Task —
Each line below with the string "round" should be copied.

Given information section start

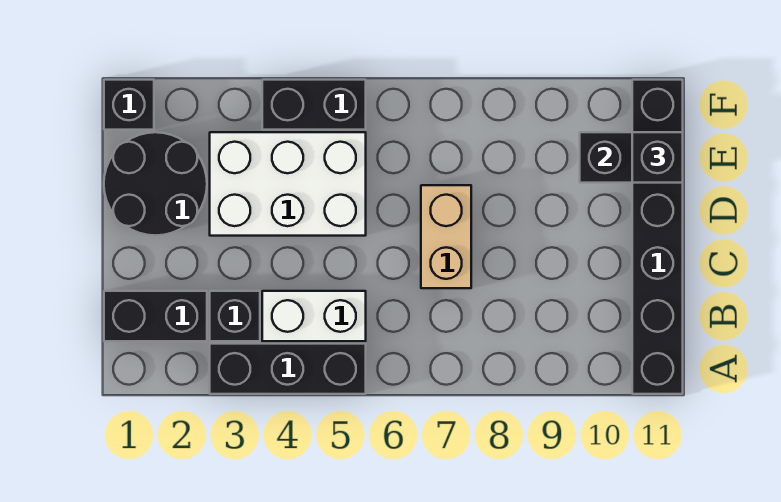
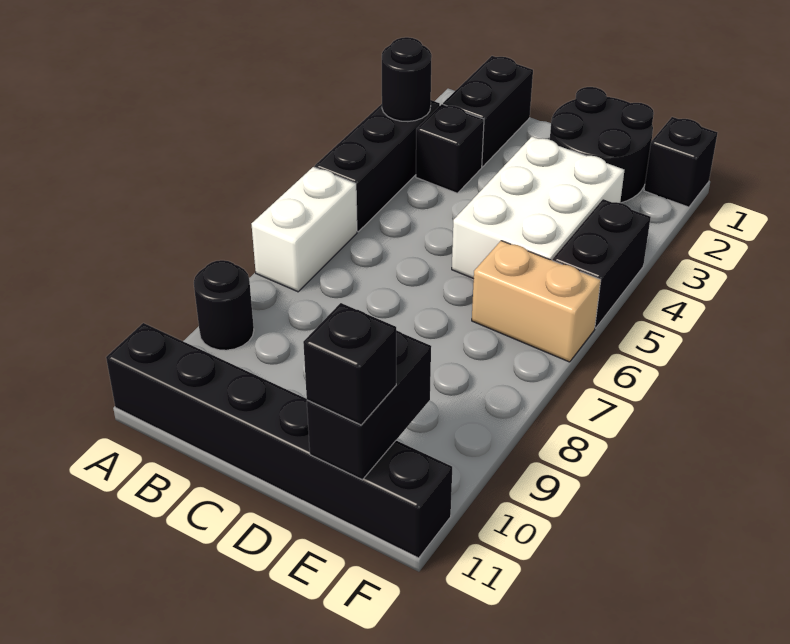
none -> black round brick A3 level 2
none -> black round brick A9 level 1
white brick B4:B5 level 1 -> white brick A6:A7 level 1
tan brick C7:D7 level 1 -> tan brick E6:F6 level 1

Given information section end

Solution below —
none -> black round brick A3 level 2
none -> black round brick A9 level 1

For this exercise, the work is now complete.